Exercise prompt —
Your answer must consist of every line from the data below that includes the word "none".

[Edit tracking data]
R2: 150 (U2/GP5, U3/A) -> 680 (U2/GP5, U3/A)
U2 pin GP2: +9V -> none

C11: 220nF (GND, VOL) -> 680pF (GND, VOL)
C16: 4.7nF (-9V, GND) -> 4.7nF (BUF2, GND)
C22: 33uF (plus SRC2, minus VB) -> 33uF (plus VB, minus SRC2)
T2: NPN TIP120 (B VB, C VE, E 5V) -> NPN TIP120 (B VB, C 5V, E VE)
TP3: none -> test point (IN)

Exercise response —
U2 pin GP2: +9V -> none
TP3: none -> test point (IN)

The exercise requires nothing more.